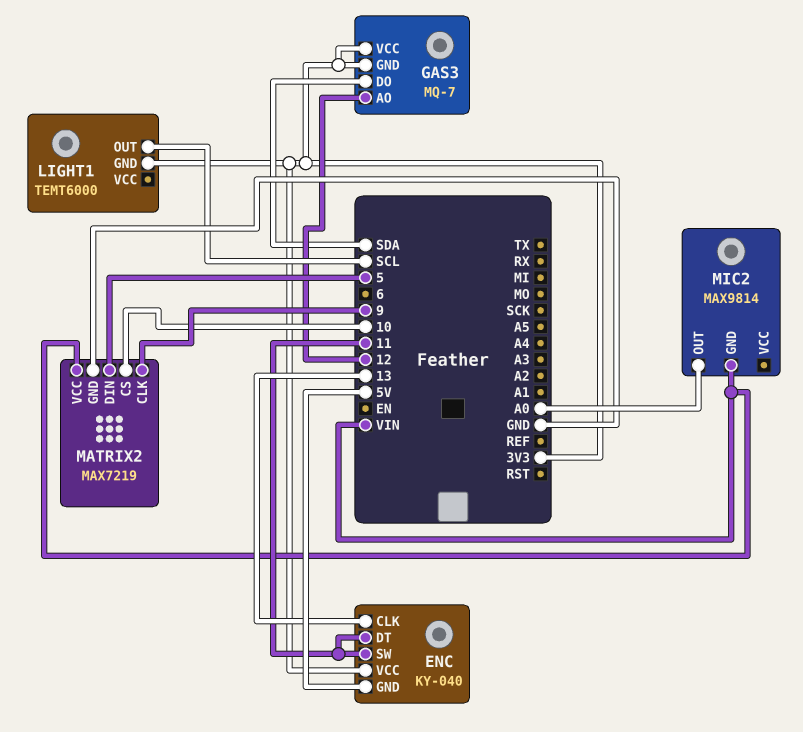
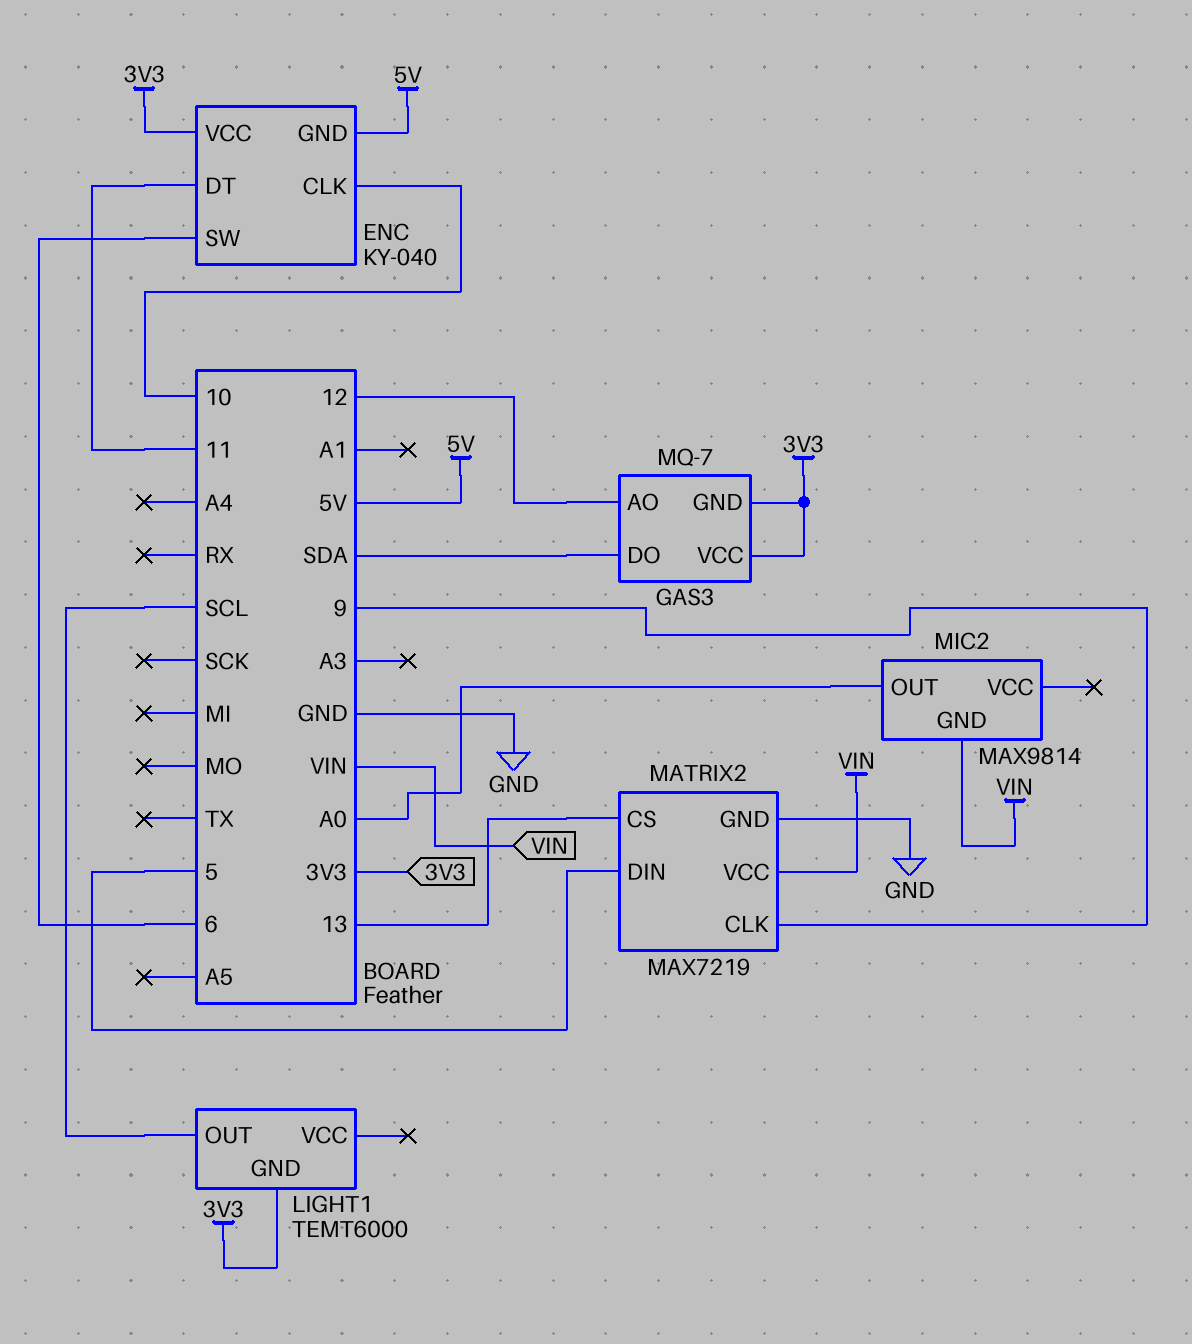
ENC pin CLK: 13 -> 10
ENC pin SW: 11 -> 6
MATRIX2 pin CS: 10 -> 13

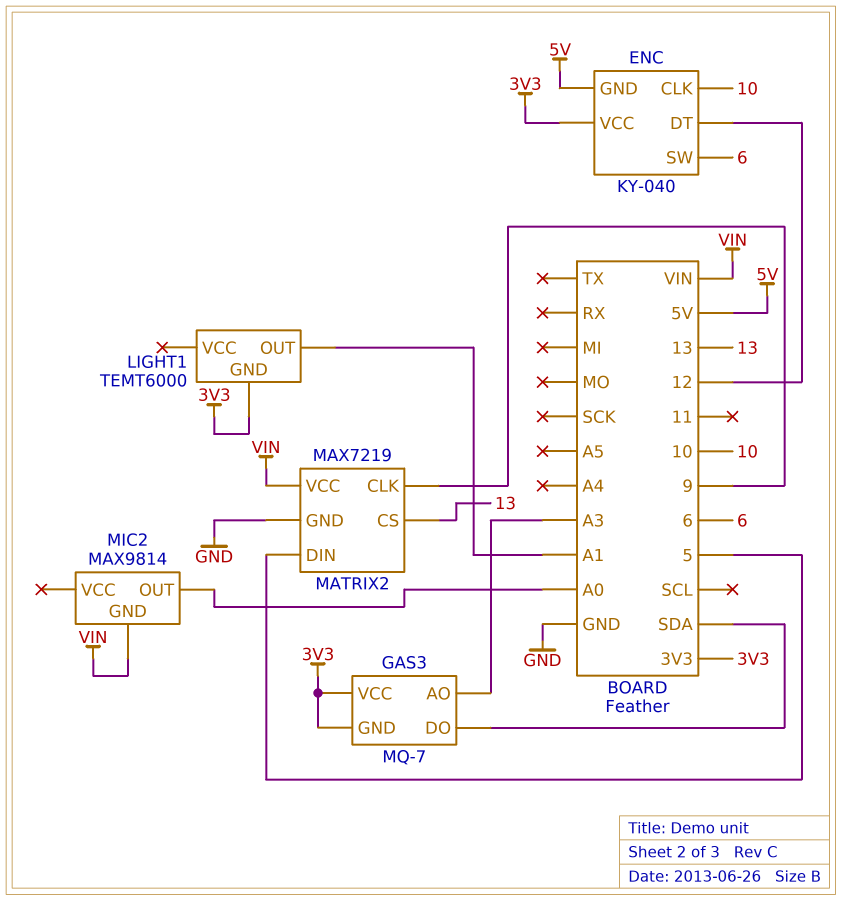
ENC pin DT: 11 -> 12
GAS3 pin AO: 12 -> A3
LIGHT1 pin OUT: SCL -> A1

Task objective | What is needed here is an exact transcription of every record above, with images excluded.

Answer for the task |
ENC pin CLK: 13 -> 10
ENC pin SW: 11 -> 6
MATRIX2 pin CS: 10 -> 13

ENC pin DT: 11 -> 12
GAS3 pin AO: 12 -> A3
LIGHT1 pin OUT: SCL -> A1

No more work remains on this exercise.